*TASK OBJECTIVE:* Nothing but the lines from the one containing "red house: [246,274,325,367]" through the last line of the material should appear in the answer, transcribed exactly, pictures excluded.

*SUPPLIED DATA:*
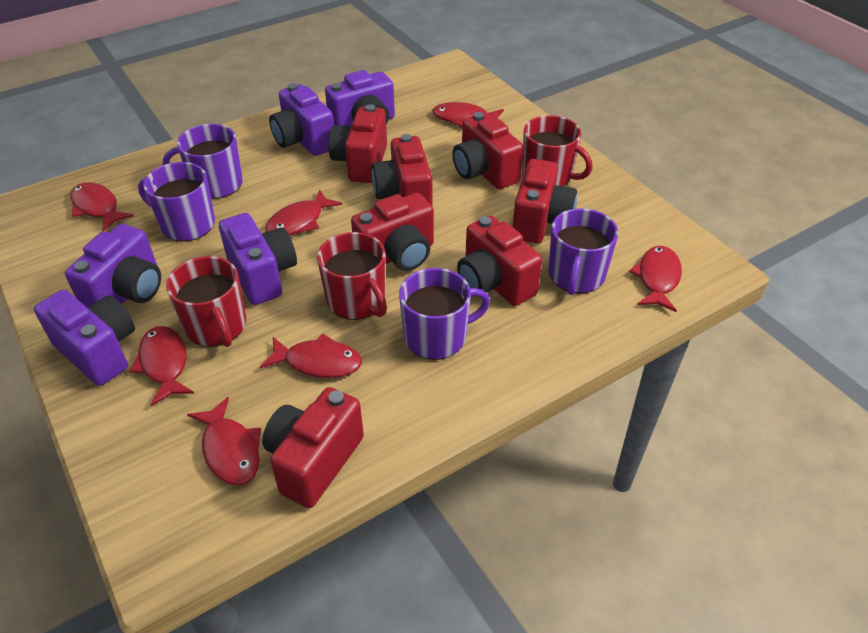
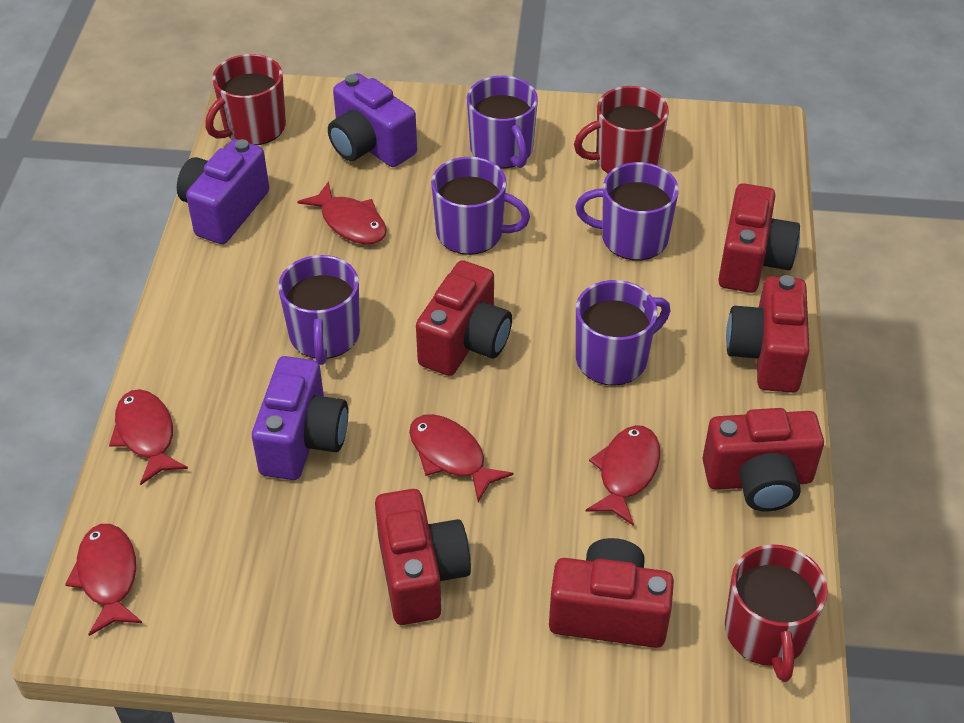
purple camera: [34,290,135,386] [65,224,161,307] [219,213,297,305] [269,83,334,156] [325,70,395,126] = 5 -> [177,139,269,244] [252,356,348,480] [328,73,417,167] = 3
purple mug: [138,162,215,242] [163,124,243,199] [399,268,490,360] [548,208,618,295] = 4 -> [278,255,360,365] [431,157,530,255] [467,76,538,169] [575,162,679,260] [576,280,670,386] = 5
red camera: [262,387,364,508] [328,104,387,183] [351,193,434,271] [372,134,432,205] [452,112,524,189] [457,215,542,306] [513,159,577,243] = 7 -> [375,489,471,625] [416,260,512,376] [549,538,674,648] [702,408,824,511] [718,183,800,293] [726,275,809,393] = 6
red fish: [70,182,134,231] [130,326,194,406] [187,397,261,486] [260,334,362,378] [265,189,342,236] [432,102,504,127] [629,246,682,312] = 7 -> [65,524,142,636] [109,389,188,485] [297,181,387,244] [409,414,513,502] [586,425,660,526] = 5

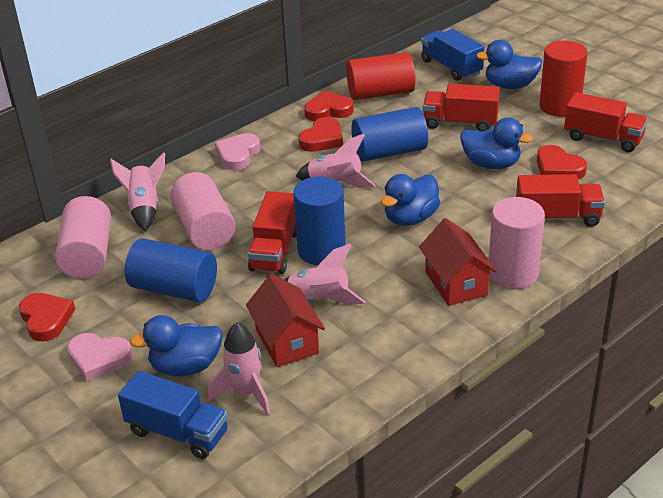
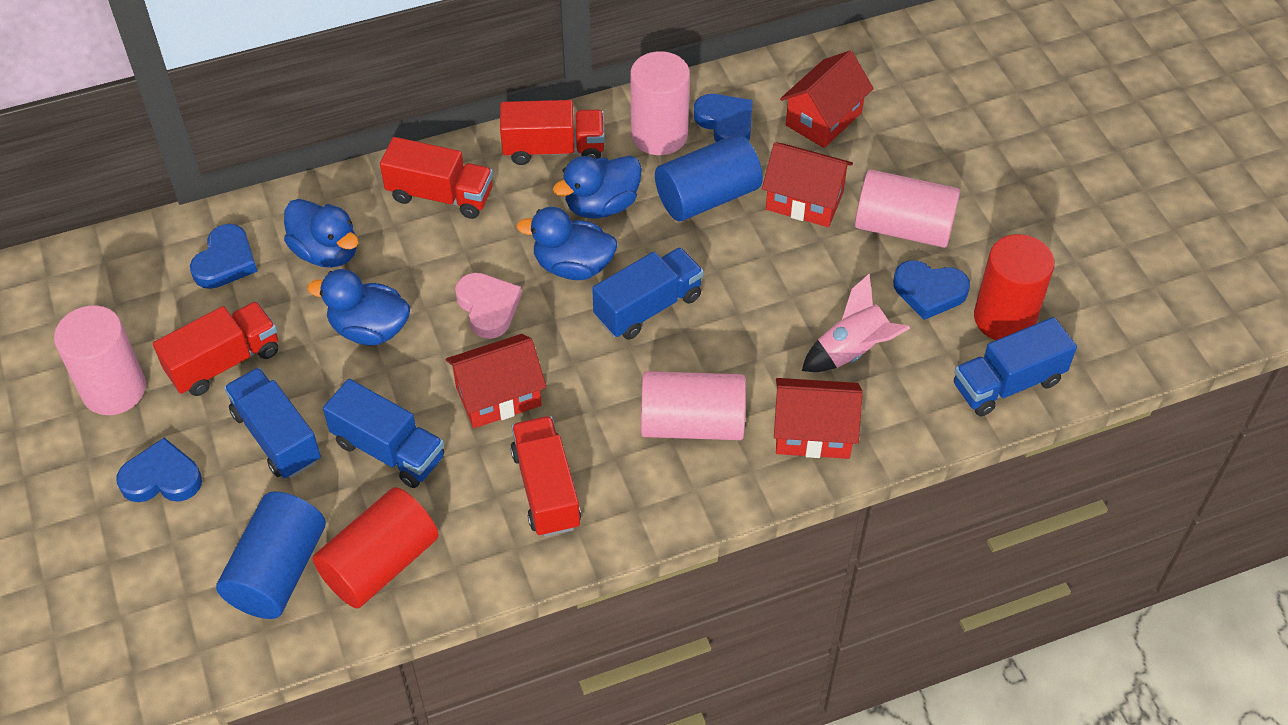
blue cylinder: [125,238,217,302] [293,176,346,265] [351,107,428,162] = 3 -> [216,492,326,619] [655,134,763,221] = 2
blue heart: none = 0 -> [116,438,202,502] [190,224,258,289] [694,94,753,142] [893,260,970,320] = 4
blue truck: [118,371,228,459] [421,29,484,81] = 2 -> [224,368,321,479] [323,379,444,488] [592,247,704,340] [954,317,1077,416] = 4
pink cylinder: [55,196,111,279] [170,172,235,250] [489,197,545,289] = 3 -> [54,305,146,415] [630,51,690,155] [641,371,746,440] [855,169,960,248] = 4
pink heart: [67,333,133,381] [215,133,261,170] = 2 -> [455,273,522,339] = 1
pink rocket: [110,152,165,231] [208,323,271,415] [284,244,366,305] [296,134,376,188] = 4 -> [802,273,910,372] = 1
red heart: [19,293,75,341] [299,117,343,152] [304,91,354,121] [537,145,587,179] = 4 -> none = 0
red house: [246,274,325,367] [419,218,497,306] = 2 -> [446,334,546,428] [762,142,853,227] [774,378,863,459] [780,51,874,148] = 4

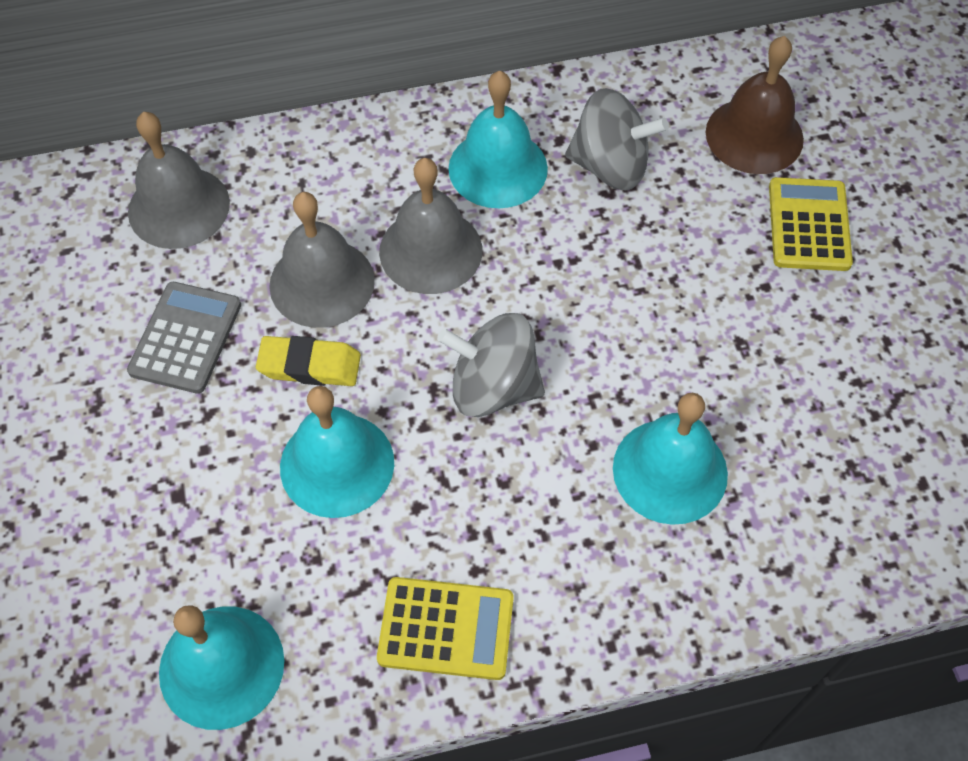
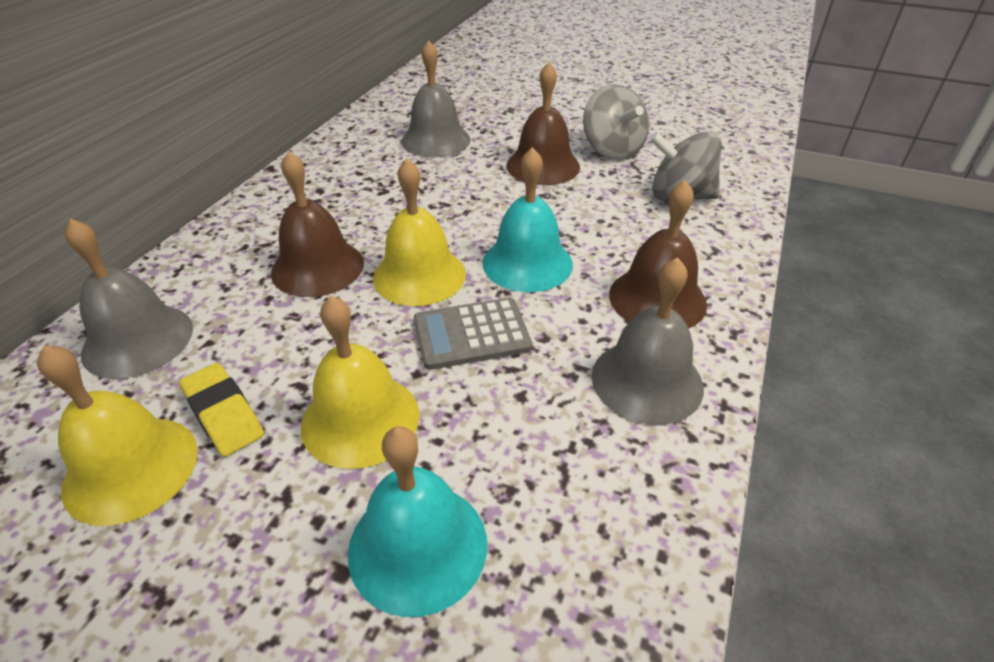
brown bell: [706,36,804,174] = 1 -> [271,151,364,297] [507,62,580,185] [609,180,707,329] = 3
turquoise bell: [159,605,284,730] [280,386,394,518] [448,71,548,208] [613,393,728,525] = 4 -> [348,426,487,617] [482,147,573,292] = 2
yellow bell: none = 0 -> [37,345,198,526] [301,296,420,469] [373,159,466,306] = 3
yellow calculator: [377,577,514,680] [769,177,853,271] = 2 -> none = 0

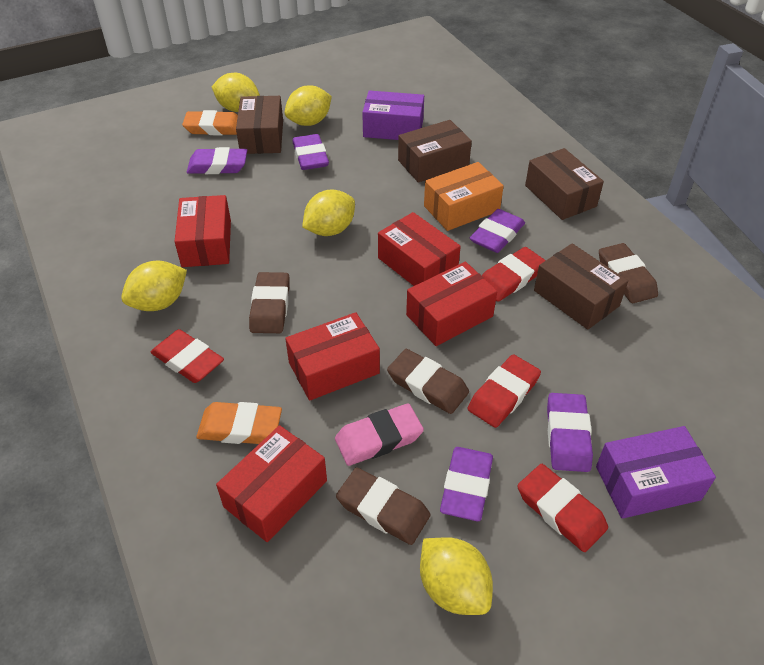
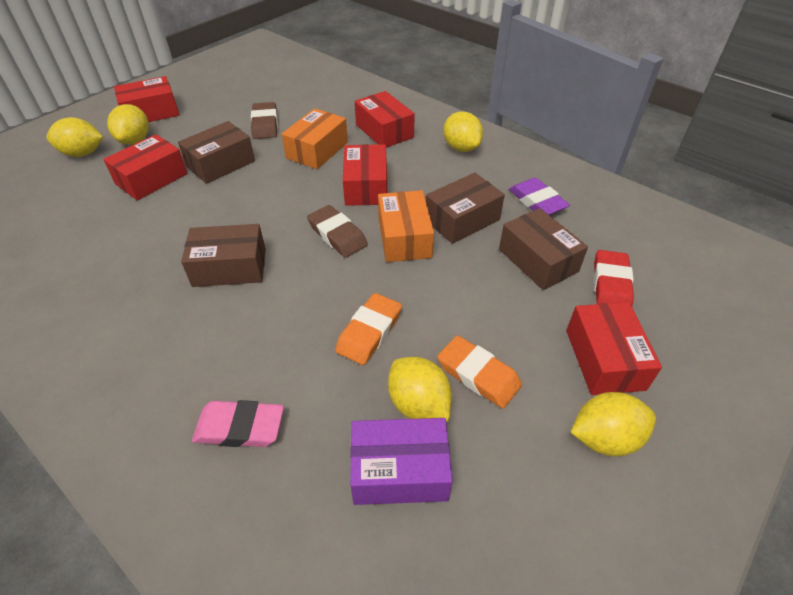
brown eraser: [249,272,290,333] [336,468,431,545] [387,349,469,414] [599,243,658,303] = 4 -> [251,102,278,139] [307,205,368,258] = 2
orange box: [424,162,504,231] = 1 -> [282,108,348,169] [378,190,434,262] = 2
purple box: [362,90,424,140] [596,426,716,519] = 2 -> [350,418,453,505] = 1
purple eraser: [187,147,247,174] [292,134,329,170] [440,447,493,521] [469,209,525,253] [547,393,593,472] = 5 -> [509,178,570,215] = 1
red eraser: [150,329,224,383] [467,355,541,428] [482,247,546,302] [517,464,608,552] = 4 -> [594,250,634,306] = 1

*YOUR SOLUTION:*
red house: [246,274,325,367] [419,218,497,306] = 2 -> [446,334,546,428] [762,142,853,227] [774,378,863,459] [780,51,874,148] = 4

brown bell: [706,36,804,174] = 1 -> [271,151,364,297] [507,62,580,185] [609,180,707,329] = 3
turquoise bell: [159,605,284,730] [280,386,394,518] [448,71,548,208] [613,393,728,525] = 4 -> [348,426,487,617] [482,147,573,292] = 2
yellow bell: none = 0 -> [37,345,198,526] [301,296,420,469] [373,159,466,306] = 3
yellow calculator: [377,577,514,680] [769,177,853,271] = 2 -> none = 0

brown eraser: [249,272,290,333] [336,468,431,545] [387,349,469,414] [599,243,658,303] = 4 -> [251,102,278,139] [307,205,368,258] = 2
orange box: [424,162,504,231] = 1 -> [282,108,348,169] [378,190,434,262] = 2
purple box: [362,90,424,140] [596,426,716,519] = 2 -> [350,418,453,505] = 1
purple eraser: [187,147,247,174] [292,134,329,170] [440,447,493,521] [469,209,525,253] [547,393,593,472] = 5 -> [509,178,570,215] = 1
red eraser: [150,329,224,383] [467,355,541,428] [482,247,546,302] [517,464,608,552] = 4 -> [594,250,634,306] = 1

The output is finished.